### TASK OBJECTIVE:
The answer is an exact repetition of every entry, with all images left out.

### Coordinate-based object records:

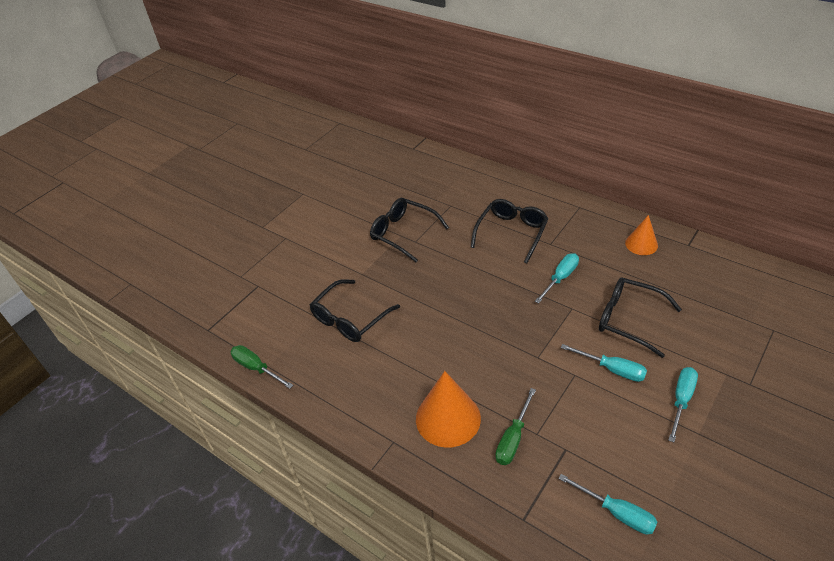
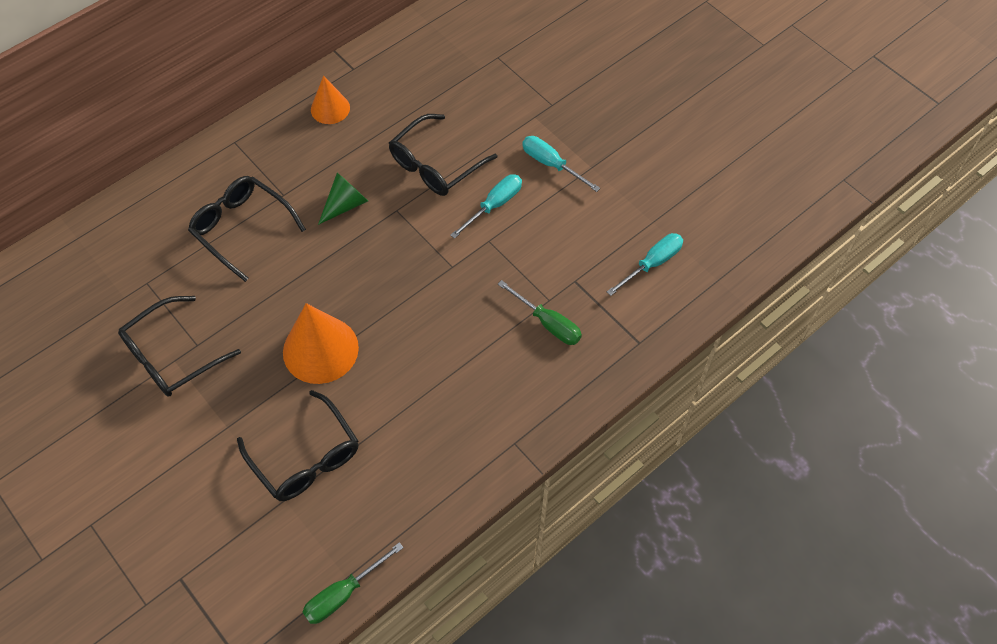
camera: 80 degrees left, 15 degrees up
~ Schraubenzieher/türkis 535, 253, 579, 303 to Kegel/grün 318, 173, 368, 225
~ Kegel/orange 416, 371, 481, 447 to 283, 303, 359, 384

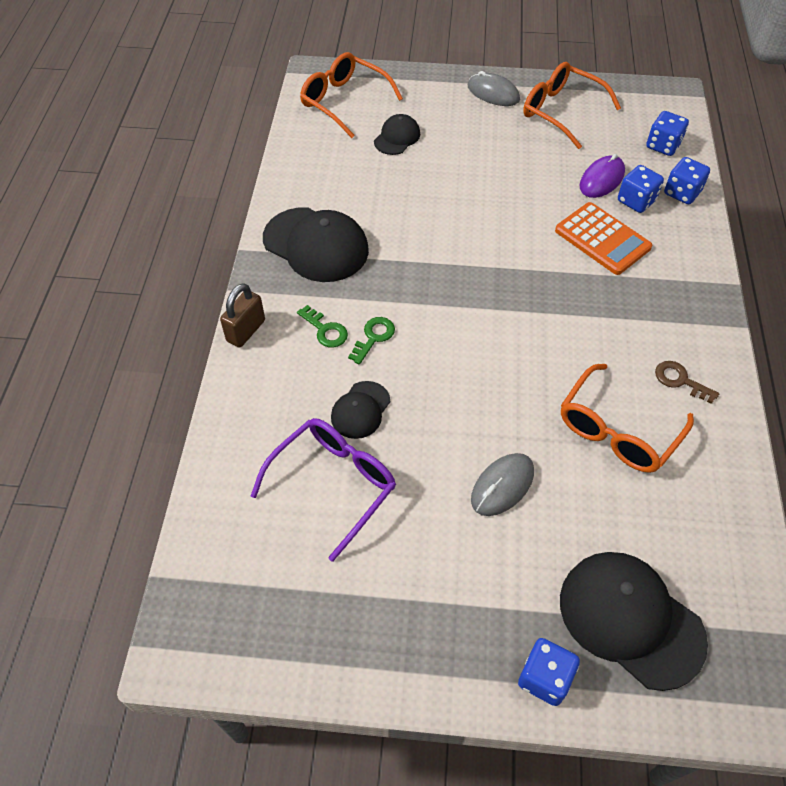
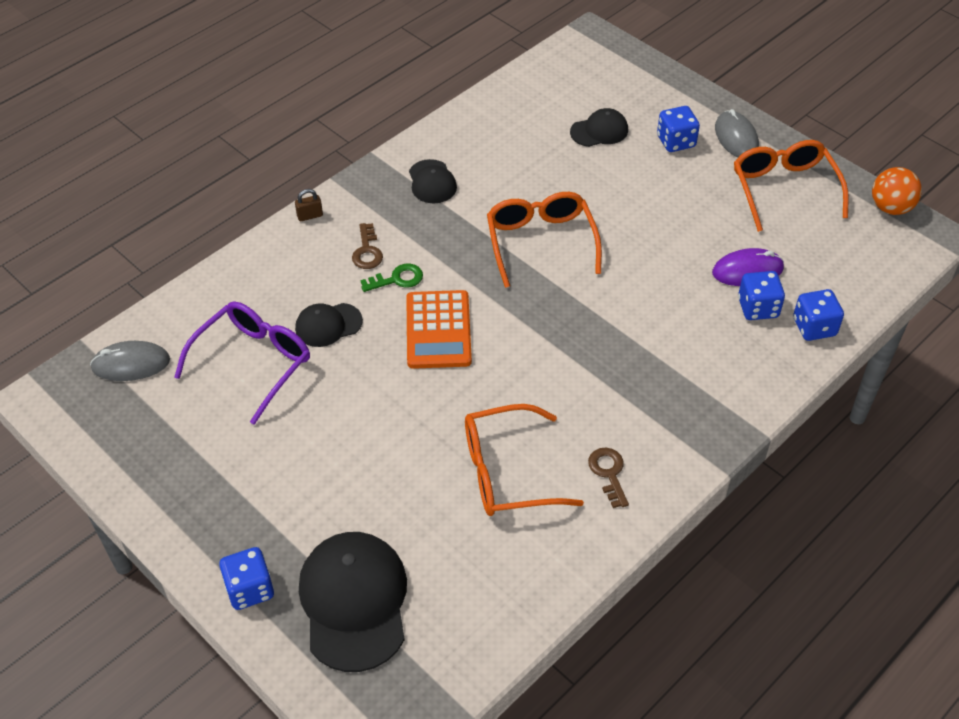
camera: 40 degrees right, 5 degrees down
~ Brille/orange 300, 52, 403, 138 to 487, 192, 602, 288
~ Spielwürfel/blau 646, 111, 689, 156 to 657, 106, 700, 152
~ Taschenrechner/orange 555, 202, 652, 275 to 406, 290, 472, 369
~ Kappe/schwarz 263, 207, 369, 282 = 409, 159, 457, 203 x0.54
~ Vorhängeschloss/braun 220, 283, 265, 348 = 295, 189, 323, 221 x0.58
~ Schlüssel/grün 297, 305, 348, 348 to Schlüssel/braun 352, 223, 383, 269
~ Brille/lila 251, 418, 396, 562 = 174, 302, 310, 425 45 degrees counterclockwise
~ Computermaus/grau 471, 453, 534, 516 to 90, 341, 170, 381
+ Ball/orange 872, 167, 922, 215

### ANSWER SECTION:
camera: 80 degrees left, 15 degrees up
~ Schraubenzieher/türkis 535, 253, 579, 303 to Kegel/grün 318, 173, 368, 225
~ Kegel/orange 416, 371, 481, 447 to 283, 303, 359, 384

camera: 40 degrees right, 5 degrees down
~ Brille/orange 300, 52, 403, 138 to 487, 192, 602, 288
~ Spielwürfel/blau 646, 111, 689, 156 to 657, 106, 700, 152
~ Taschenrechner/orange 555, 202, 652, 275 to 406, 290, 472, 369
~ Kappe/schwarz 263, 207, 369, 282 = 409, 159, 457, 203 x0.54
~ Vorhängeschloss/braun 220, 283, 265, 348 = 295, 189, 323, 221 x0.58
~ Schlüssel/grün 297, 305, 348, 348 to Schlüssel/braun 352, 223, 383, 269
~ Brille/lila 251, 418, 396, 562 = 174, 302, 310, 425 45 degrees counterclockwise
~ Computermaus/grau 471, 453, 534, 516 to 90, 341, 170, 381
+ Ball/orange 872, 167, 922, 215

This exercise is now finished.